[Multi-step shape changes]
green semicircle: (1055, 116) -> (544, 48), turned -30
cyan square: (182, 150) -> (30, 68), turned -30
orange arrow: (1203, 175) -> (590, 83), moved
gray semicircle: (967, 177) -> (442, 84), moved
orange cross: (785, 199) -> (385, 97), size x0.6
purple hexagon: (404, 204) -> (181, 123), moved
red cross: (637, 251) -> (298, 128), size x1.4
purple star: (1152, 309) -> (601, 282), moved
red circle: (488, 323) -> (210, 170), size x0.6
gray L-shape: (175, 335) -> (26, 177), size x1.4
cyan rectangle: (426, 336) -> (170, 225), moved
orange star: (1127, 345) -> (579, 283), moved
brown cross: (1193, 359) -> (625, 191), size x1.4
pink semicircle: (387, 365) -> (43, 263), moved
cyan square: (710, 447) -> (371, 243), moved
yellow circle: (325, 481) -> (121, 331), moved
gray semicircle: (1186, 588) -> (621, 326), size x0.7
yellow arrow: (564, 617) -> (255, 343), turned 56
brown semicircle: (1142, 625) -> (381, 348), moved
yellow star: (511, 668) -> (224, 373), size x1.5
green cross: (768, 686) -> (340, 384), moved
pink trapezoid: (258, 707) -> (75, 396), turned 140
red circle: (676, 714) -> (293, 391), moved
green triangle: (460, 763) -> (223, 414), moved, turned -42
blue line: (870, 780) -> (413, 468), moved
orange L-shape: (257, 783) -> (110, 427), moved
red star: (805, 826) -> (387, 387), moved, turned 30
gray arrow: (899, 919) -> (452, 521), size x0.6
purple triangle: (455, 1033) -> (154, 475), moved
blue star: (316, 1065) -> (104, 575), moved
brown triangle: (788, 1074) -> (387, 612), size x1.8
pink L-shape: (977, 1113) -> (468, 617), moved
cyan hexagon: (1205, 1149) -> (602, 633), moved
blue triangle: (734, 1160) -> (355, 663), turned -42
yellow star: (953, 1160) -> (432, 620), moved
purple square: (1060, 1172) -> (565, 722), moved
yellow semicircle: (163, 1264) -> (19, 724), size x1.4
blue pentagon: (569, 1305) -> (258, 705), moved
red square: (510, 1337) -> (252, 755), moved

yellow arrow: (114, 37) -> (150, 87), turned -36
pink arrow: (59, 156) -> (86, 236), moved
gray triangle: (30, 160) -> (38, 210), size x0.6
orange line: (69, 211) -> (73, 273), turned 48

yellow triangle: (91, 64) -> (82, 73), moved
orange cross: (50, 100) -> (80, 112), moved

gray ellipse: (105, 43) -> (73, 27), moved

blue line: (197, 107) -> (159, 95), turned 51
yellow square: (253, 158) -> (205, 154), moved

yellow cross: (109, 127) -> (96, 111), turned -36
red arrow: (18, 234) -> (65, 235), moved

What you will do → Please reply with an exact copy of the lines above, starting at the first and ending at the line that holds "yellow semicircle: (163, 1264)".

Task result →
green semicircle: (1055, 116) -> (544, 48), turned -30
cyan square: (182, 150) -> (30, 68), turned -30
orange arrow: (1203, 175) -> (590, 83), moved
gray semicircle: (967, 177) -> (442, 84), moved
orange cross: (785, 199) -> (385, 97), size x0.6
purple hexagon: (404, 204) -> (181, 123), moved
red cross: (637, 251) -> (298, 128), size x1.4
purple star: (1152, 309) -> (601, 282), moved
red circle: (488, 323) -> (210, 170), size x0.6
gray L-shape: (175, 335) -> (26, 177), size x1.4
cyan rectangle: (426, 336) -> (170, 225), moved
orange star: (1127, 345) -> (579, 283), moved
brown cross: (1193, 359) -> (625, 191), size x1.4
pink semicircle: (387, 365) -> (43, 263), moved
cyan square: (710, 447) -> (371, 243), moved
yellow circle: (325, 481) -> (121, 331), moved
gray semicircle: (1186, 588) -> (621, 326), size x0.7
yellow arrow: (564, 617) -> (255, 343), turned 56
brown semicircle: (1142, 625) -> (381, 348), moved
yellow star: (511, 668) -> (224, 373), size x1.5
green cross: (768, 686) -> (340, 384), moved
pink trapezoid: (258, 707) -> (75, 396), turned 140
red circle: (676, 714) -> (293, 391), moved
green triangle: (460, 763) -> (223, 414), moved, turned -42
blue line: (870, 780) -> (413, 468), moved
orange L-shape: (257, 783) -> (110, 427), moved
red star: (805, 826) -> (387, 387), moved, turned 30
gray arrow: (899, 919) -> (452, 521), size x0.6
purple triangle: (455, 1033) -> (154, 475), moved
blue star: (316, 1065) -> (104, 575), moved
brown triangle: (788, 1074) -> (387, 612), size x1.8
pink L-shape: (977, 1113) -> (468, 617), moved
cyan hexagon: (1205, 1149) -> (602, 633), moved
blue triangle: (734, 1160) -> (355, 663), turned -42
yellow star: (953, 1160) -> (432, 620), moved
purple square: (1060, 1172) -> (565, 722), moved
yellow semicircle: (163, 1264) -> (19, 724), size x1.4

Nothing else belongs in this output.